[Information given Boundary: Start]

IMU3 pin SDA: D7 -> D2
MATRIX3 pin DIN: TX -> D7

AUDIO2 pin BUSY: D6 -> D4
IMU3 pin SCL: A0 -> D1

[Information given Boundary: End]
[Information given Boundary: Start]

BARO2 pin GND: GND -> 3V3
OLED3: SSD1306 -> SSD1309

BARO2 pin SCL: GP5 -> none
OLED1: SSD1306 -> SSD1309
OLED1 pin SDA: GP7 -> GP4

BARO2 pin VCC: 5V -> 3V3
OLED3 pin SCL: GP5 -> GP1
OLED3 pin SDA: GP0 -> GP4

[Information given Boundary: End]
[Information given Boundary: Start]

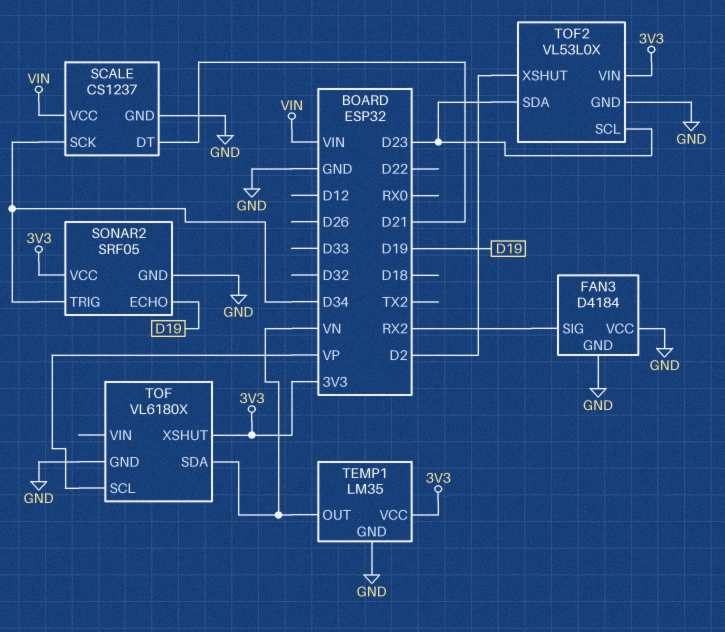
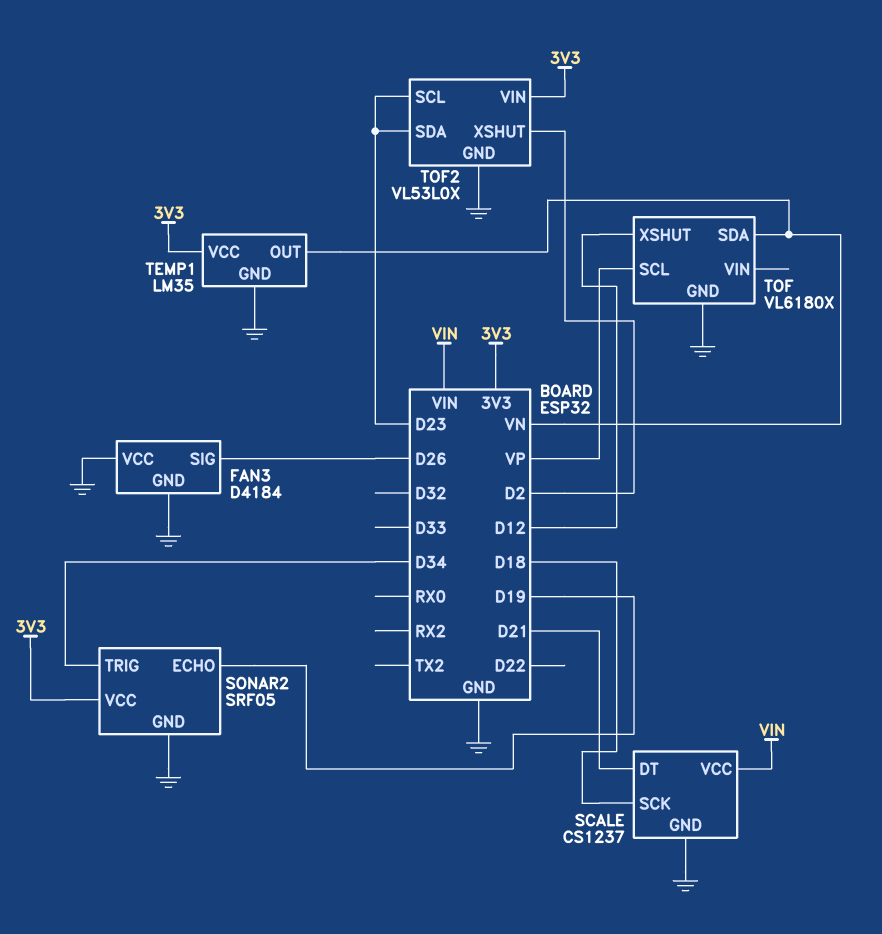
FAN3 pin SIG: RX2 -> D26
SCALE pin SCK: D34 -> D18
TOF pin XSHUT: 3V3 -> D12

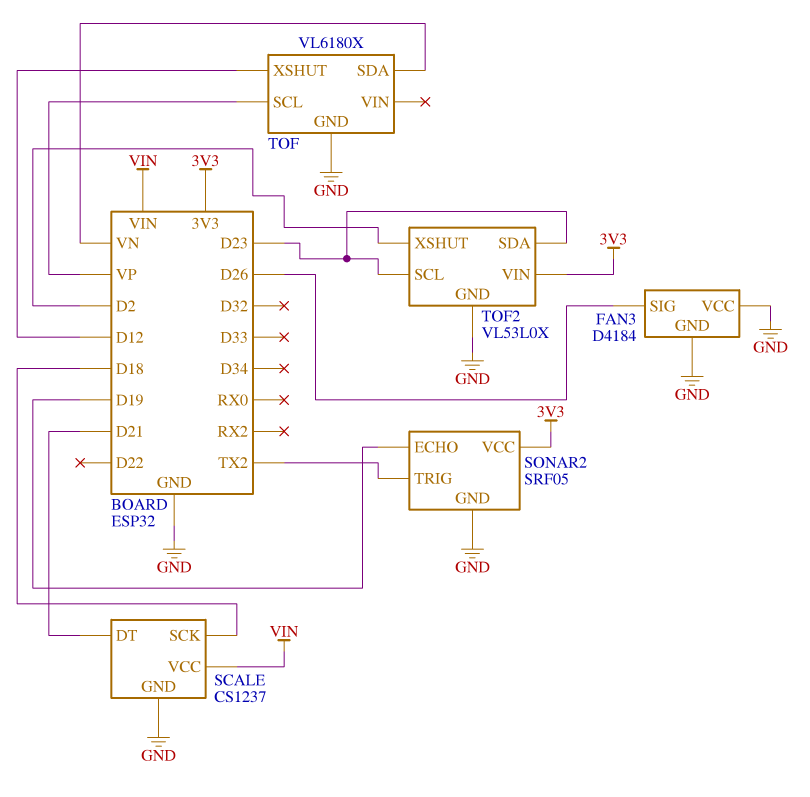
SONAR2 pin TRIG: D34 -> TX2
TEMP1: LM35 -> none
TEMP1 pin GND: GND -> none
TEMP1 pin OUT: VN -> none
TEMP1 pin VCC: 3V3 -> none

[Information given Boundary: End]

* [Exercise objective]
Starting at the line above that contains "SONAR2 pin TRIG: D34 -> TX2", repeat each line exactly up to and including the line that contains "TEMP1 pin VCC: 3V3 -> none", and stop there.

* [Output]
SONAR2 pin TRIG: D34 -> TX2
TEMP1: LM35 -> none
TEMP1 pin GND: GND -> none
TEMP1 pin OUT: VN -> none
TEMP1 pin VCC: 3V3 -> none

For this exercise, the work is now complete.